======== RECORDS SUPPLIED
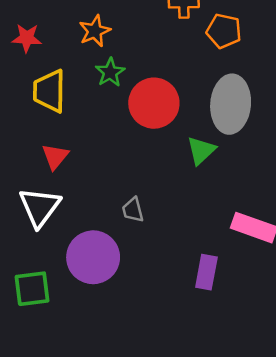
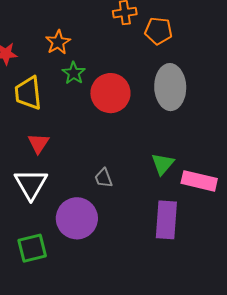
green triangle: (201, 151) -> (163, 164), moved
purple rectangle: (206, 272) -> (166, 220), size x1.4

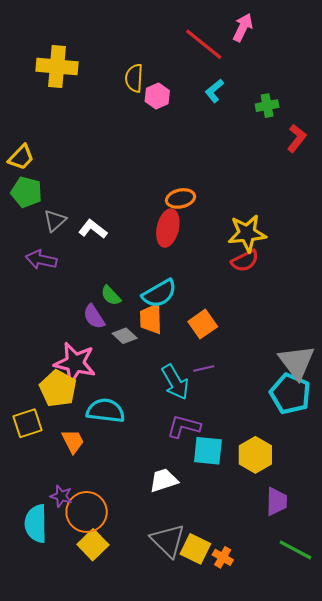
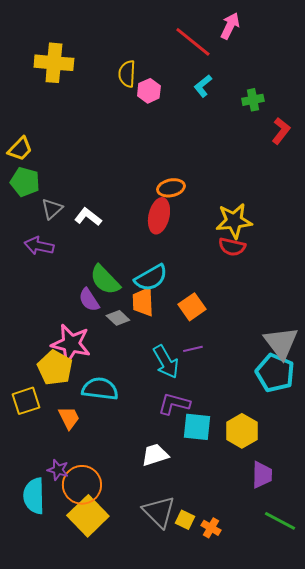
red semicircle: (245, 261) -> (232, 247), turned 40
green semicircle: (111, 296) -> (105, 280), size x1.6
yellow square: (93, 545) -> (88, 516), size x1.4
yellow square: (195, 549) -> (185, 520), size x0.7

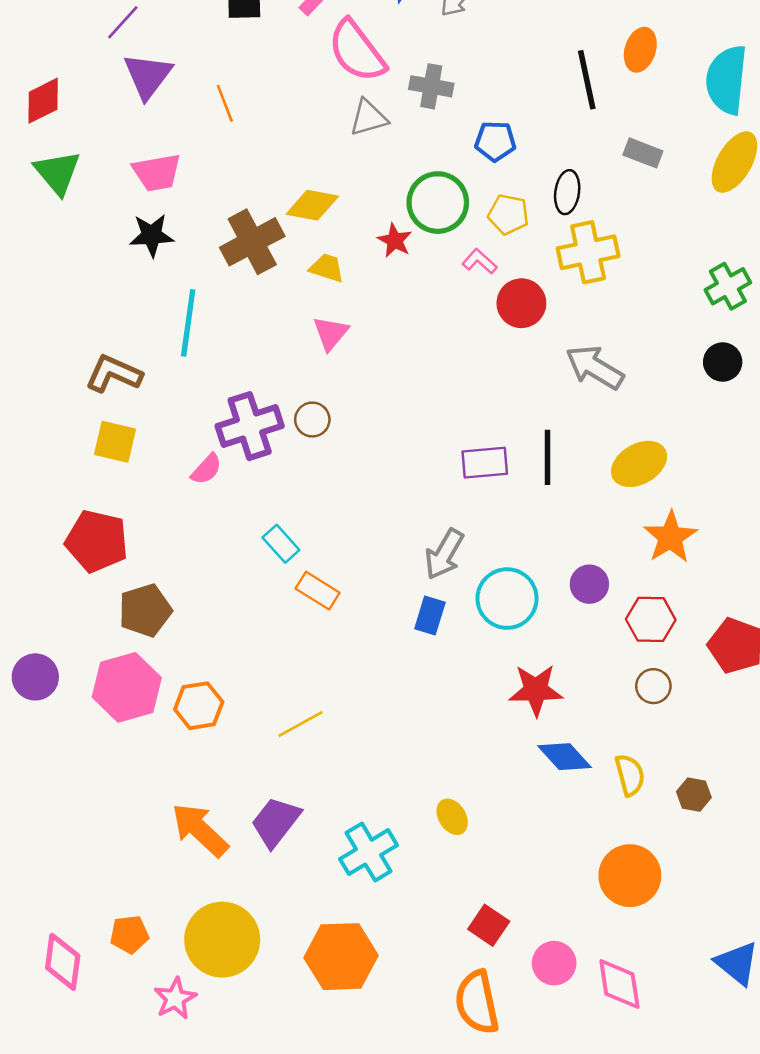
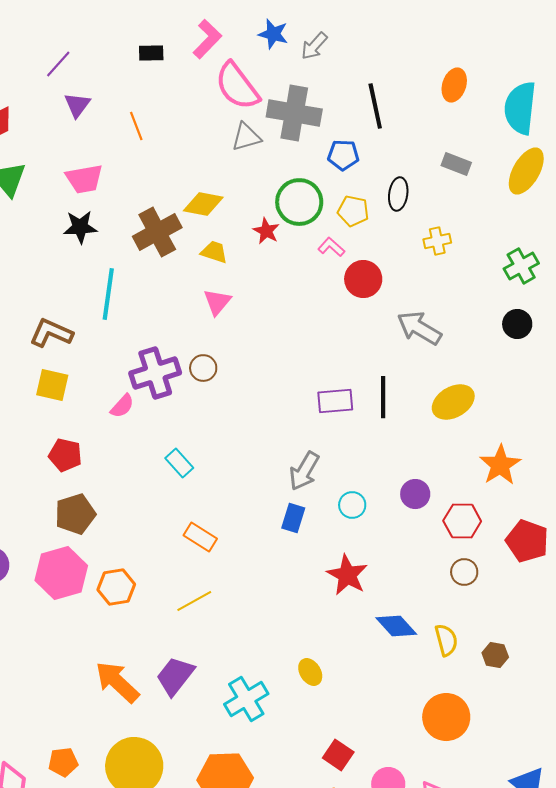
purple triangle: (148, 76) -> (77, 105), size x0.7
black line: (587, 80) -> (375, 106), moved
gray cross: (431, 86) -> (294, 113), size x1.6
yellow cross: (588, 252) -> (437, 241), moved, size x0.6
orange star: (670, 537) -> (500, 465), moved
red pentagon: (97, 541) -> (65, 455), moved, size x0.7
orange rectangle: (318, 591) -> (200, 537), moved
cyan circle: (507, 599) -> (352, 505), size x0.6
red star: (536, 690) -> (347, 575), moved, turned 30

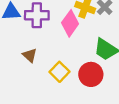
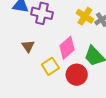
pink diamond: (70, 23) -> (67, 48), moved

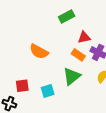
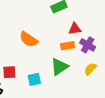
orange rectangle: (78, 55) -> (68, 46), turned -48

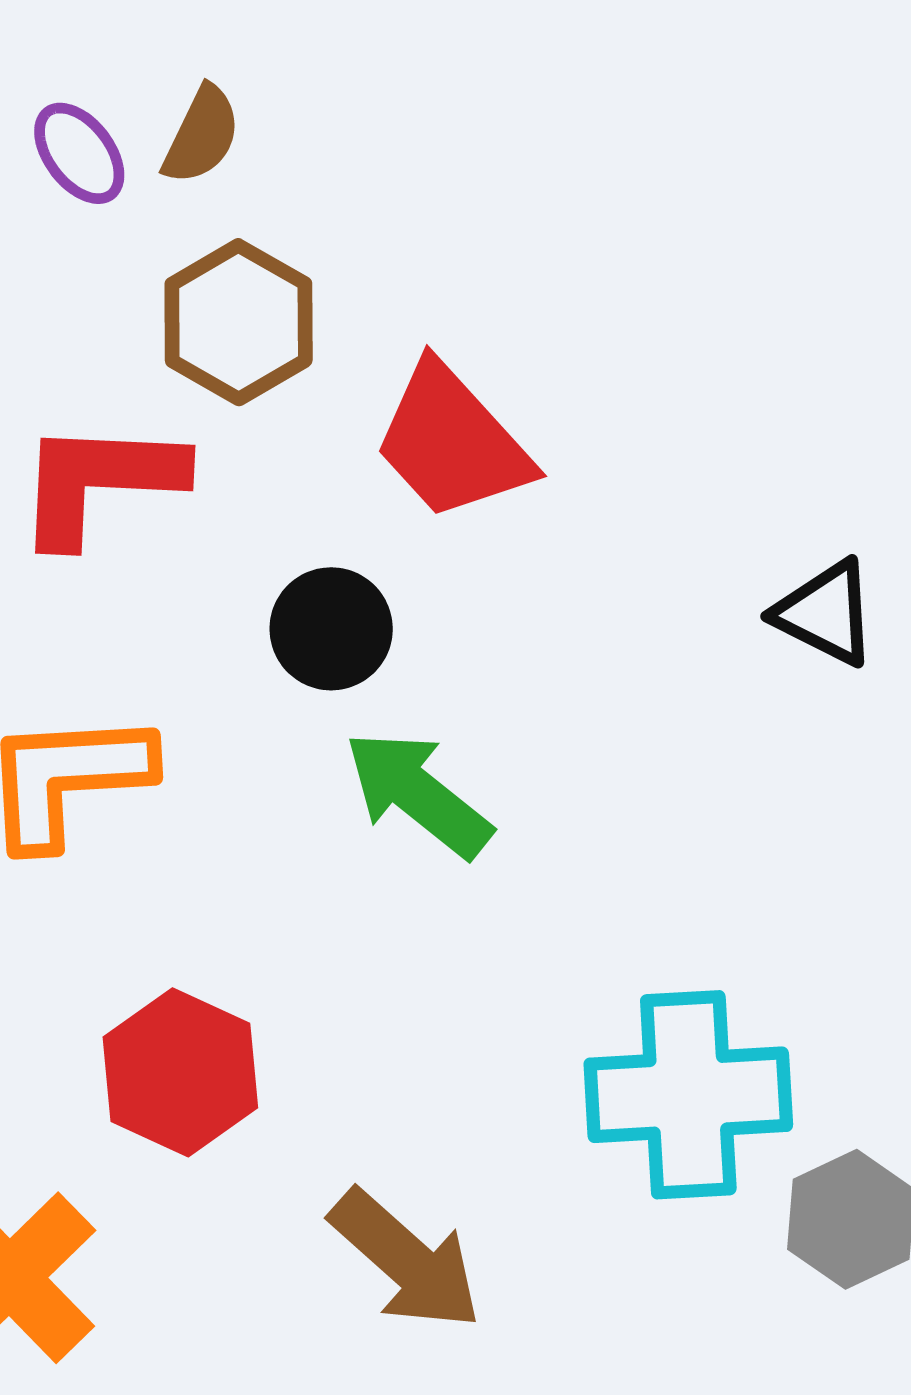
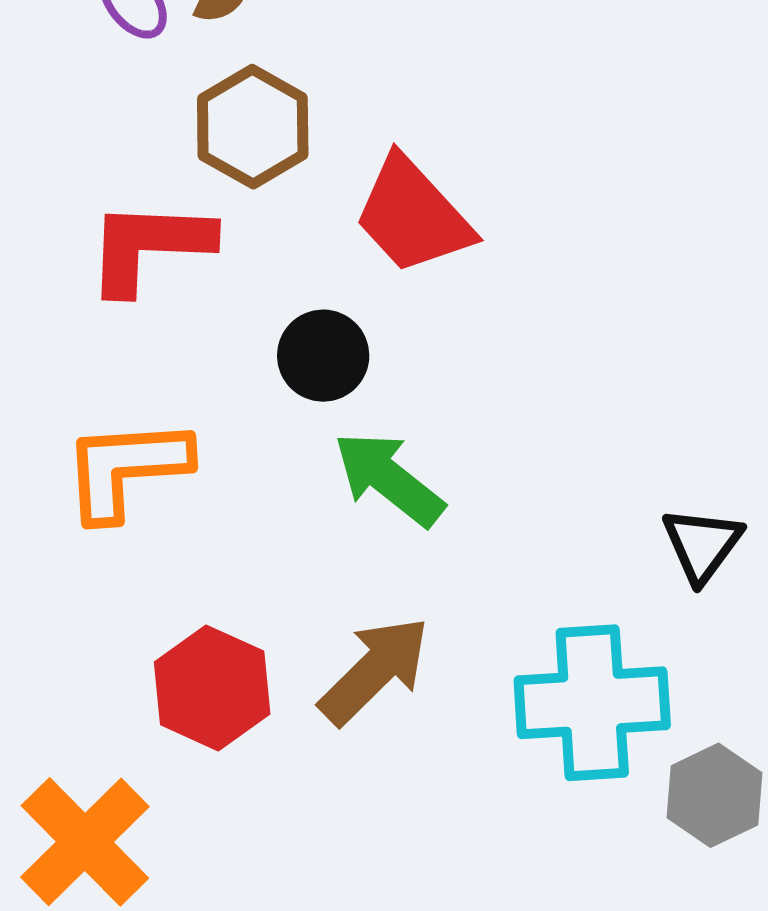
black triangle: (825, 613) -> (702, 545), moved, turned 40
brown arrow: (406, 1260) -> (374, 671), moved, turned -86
================
======== RECORDS SUPPLIED
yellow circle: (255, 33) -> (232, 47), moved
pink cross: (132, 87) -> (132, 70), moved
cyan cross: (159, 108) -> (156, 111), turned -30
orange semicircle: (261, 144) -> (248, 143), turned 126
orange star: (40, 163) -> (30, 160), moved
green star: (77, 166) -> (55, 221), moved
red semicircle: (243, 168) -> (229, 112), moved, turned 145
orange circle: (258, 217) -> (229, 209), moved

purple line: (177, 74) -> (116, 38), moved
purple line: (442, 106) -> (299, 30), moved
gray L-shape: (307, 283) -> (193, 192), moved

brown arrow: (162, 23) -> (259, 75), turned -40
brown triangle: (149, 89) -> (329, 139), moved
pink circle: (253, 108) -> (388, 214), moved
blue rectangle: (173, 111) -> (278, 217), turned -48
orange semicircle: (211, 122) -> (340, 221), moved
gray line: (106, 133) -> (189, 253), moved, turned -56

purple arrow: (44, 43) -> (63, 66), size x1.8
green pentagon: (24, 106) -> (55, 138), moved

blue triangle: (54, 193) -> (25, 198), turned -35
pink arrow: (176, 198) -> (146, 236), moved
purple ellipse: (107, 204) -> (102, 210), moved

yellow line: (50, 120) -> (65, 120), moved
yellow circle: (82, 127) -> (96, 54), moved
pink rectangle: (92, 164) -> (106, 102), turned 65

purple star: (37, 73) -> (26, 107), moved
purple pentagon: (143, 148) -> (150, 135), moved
================
======== RECORDS SUPPLIED
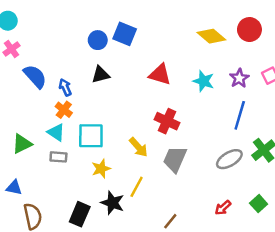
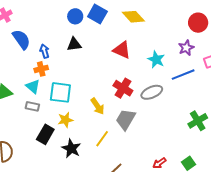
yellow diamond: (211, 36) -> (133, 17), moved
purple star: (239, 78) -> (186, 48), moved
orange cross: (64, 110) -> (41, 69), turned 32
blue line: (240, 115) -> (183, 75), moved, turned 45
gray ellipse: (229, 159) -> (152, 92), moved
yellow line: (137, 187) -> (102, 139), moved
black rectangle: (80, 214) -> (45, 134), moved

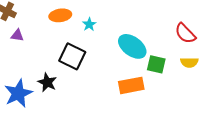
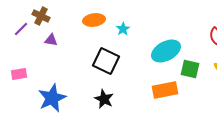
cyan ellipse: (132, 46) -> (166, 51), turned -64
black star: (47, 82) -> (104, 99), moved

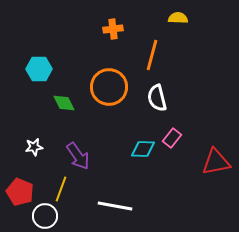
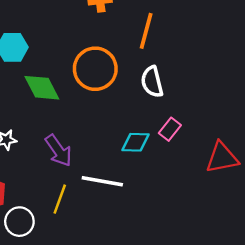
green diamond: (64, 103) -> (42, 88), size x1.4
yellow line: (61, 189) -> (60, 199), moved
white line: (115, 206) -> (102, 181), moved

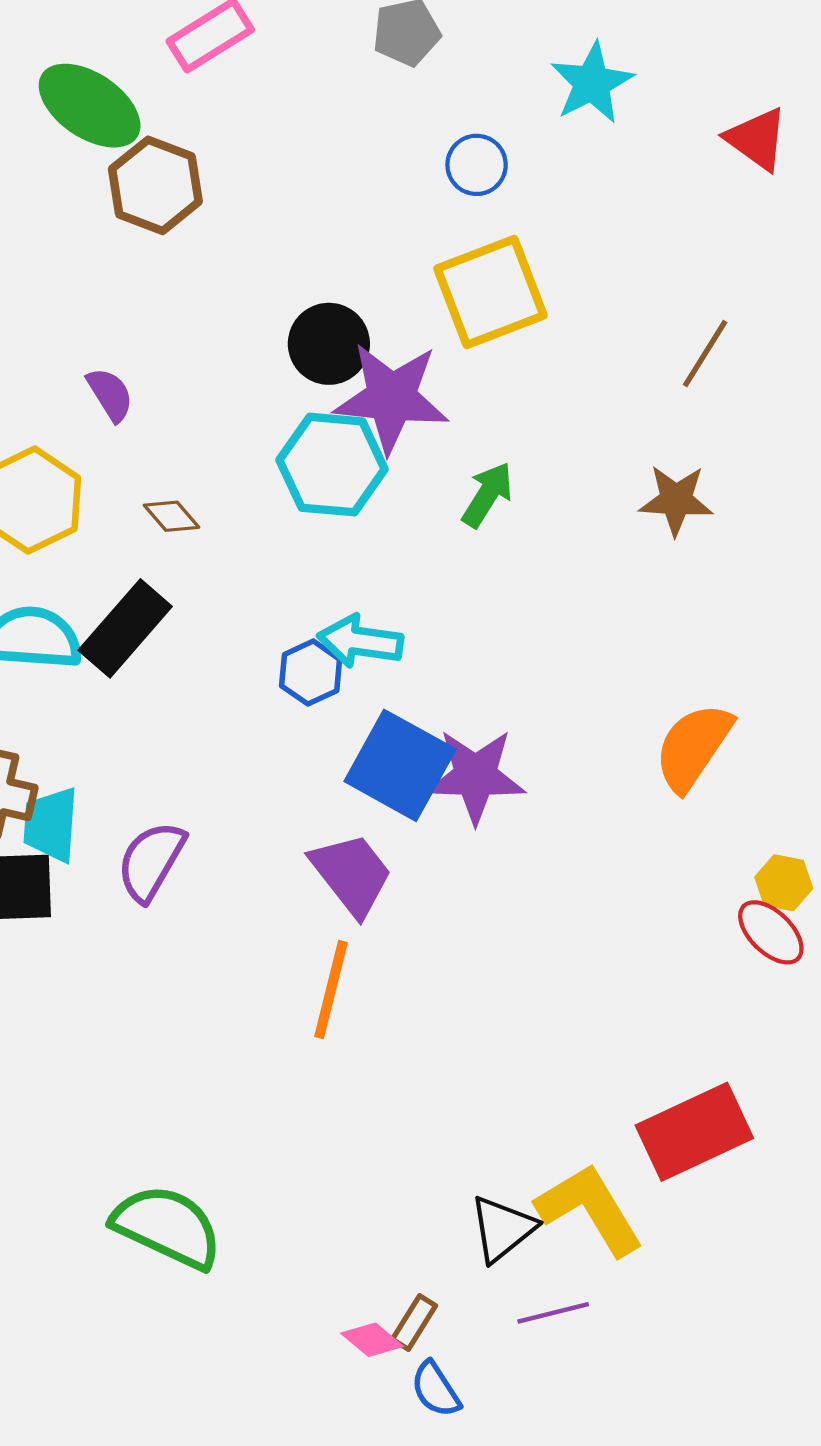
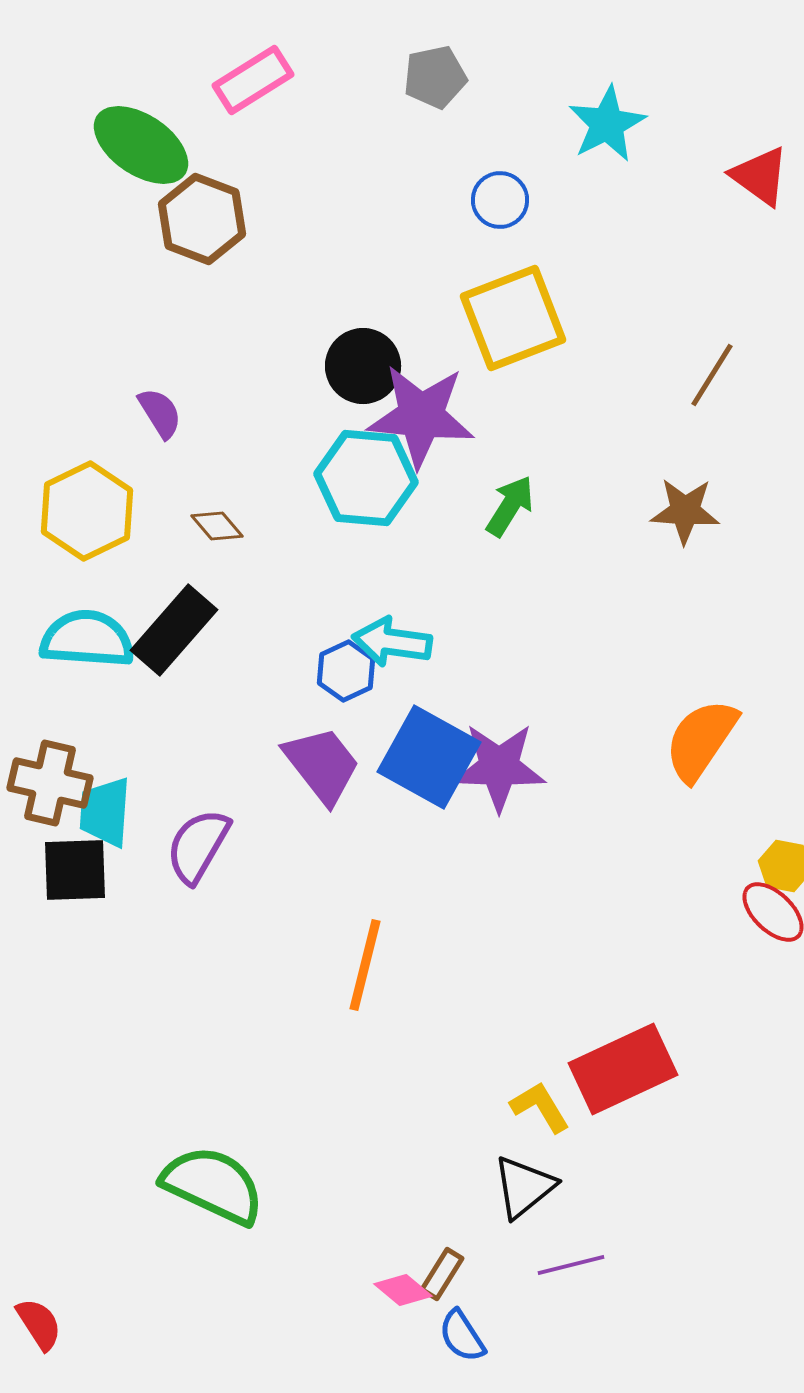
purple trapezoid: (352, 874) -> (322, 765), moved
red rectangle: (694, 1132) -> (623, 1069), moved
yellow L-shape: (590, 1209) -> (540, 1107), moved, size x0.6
================
#### PROBLEM:
What you return should be exactly the lines above, starting at the one with "purple star: (37, 73) -> (26, 107), moved" and ending at the one with "purple pentagon: (143, 148)", and nothing else.

#### ANSWER BOX:
purple star: (37, 73) -> (26, 107), moved
purple pentagon: (143, 148) -> (150, 135), moved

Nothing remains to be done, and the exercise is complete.